Quote the entries in full, character for character, without their images.

-------- Dataset excerpts --------

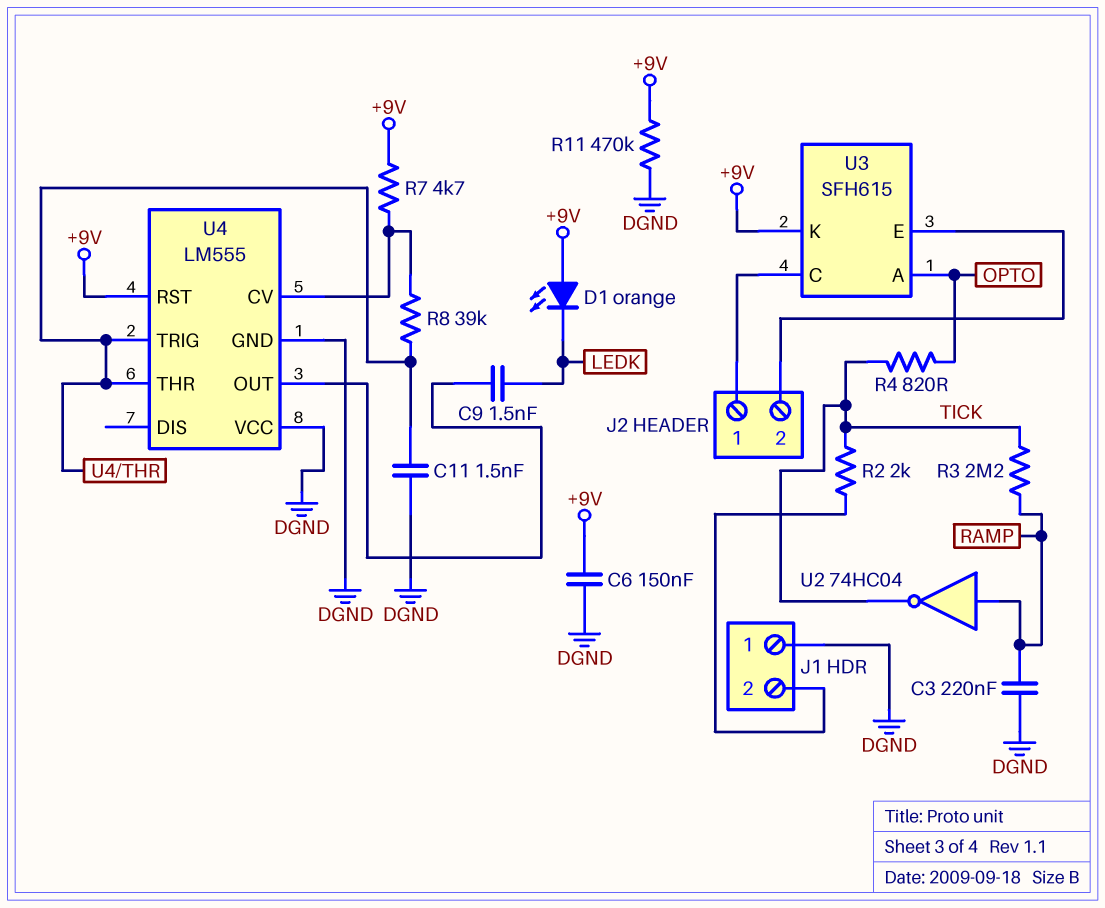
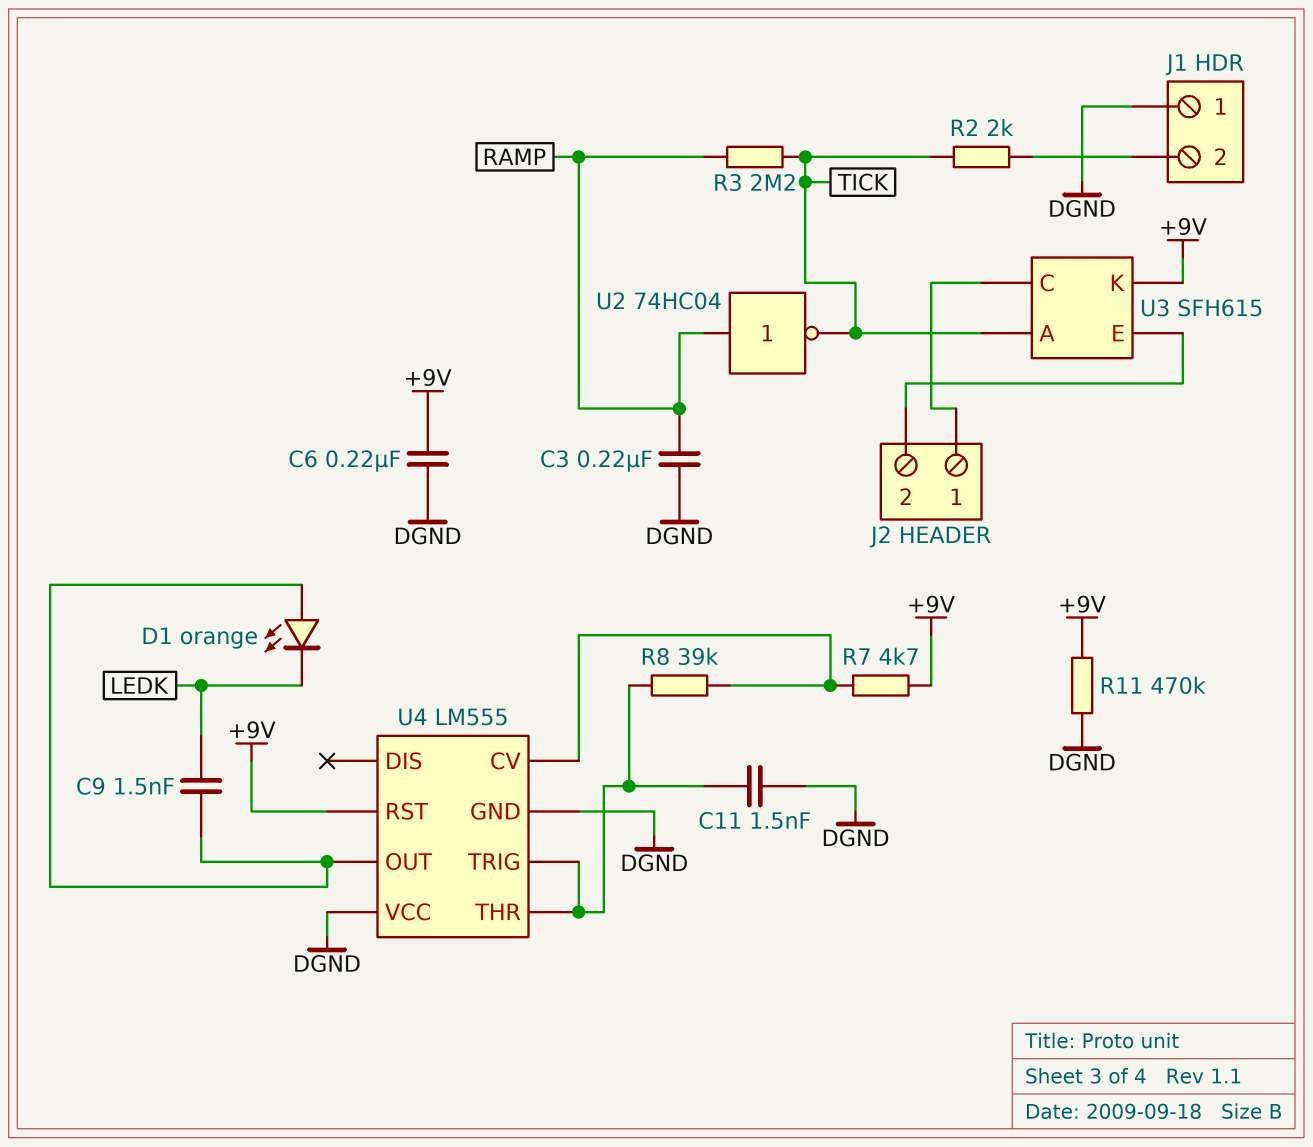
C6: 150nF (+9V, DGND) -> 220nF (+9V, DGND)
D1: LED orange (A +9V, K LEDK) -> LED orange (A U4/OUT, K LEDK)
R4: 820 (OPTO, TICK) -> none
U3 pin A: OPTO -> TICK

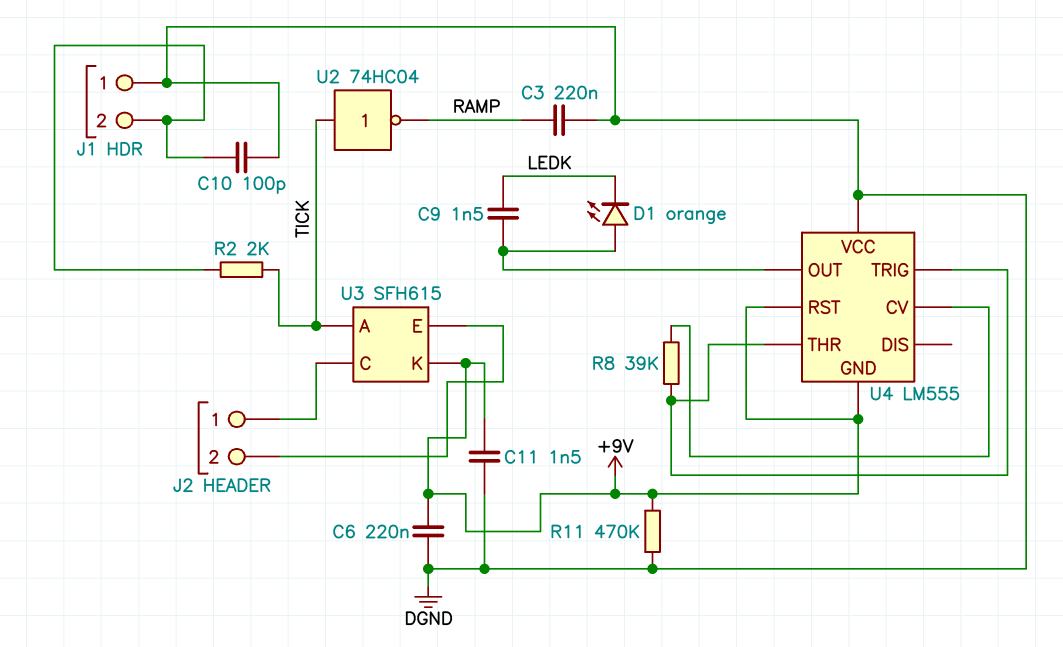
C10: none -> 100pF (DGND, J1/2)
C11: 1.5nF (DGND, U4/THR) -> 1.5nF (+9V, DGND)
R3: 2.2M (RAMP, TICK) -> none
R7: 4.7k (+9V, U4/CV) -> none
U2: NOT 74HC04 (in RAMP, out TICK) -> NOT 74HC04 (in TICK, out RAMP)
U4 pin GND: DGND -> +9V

--------

**Answer below:**
C6: 150nF (+9V, DGND) -> 220nF (+9V, DGND)
D1: LED orange (A +9V, K LEDK) -> LED orange (A U4/OUT, K LEDK)
R4: 820 (OPTO, TICK) -> none
U3 pin A: OPTO -> TICK

C10: none -> 100pF (DGND, J1/2)
C11: 1.5nF (DGND, U4/THR) -> 1.5nF (+9V, DGND)
R3: 2.2M (RAMP, TICK) -> none
R7: 4.7k (+9V, U4/CV) -> none
U2: NOT 74HC04 (in RAMP, out TICK) -> NOT 74HC04 (in TICK, out RAMP)
U4 pin GND: DGND -> +9V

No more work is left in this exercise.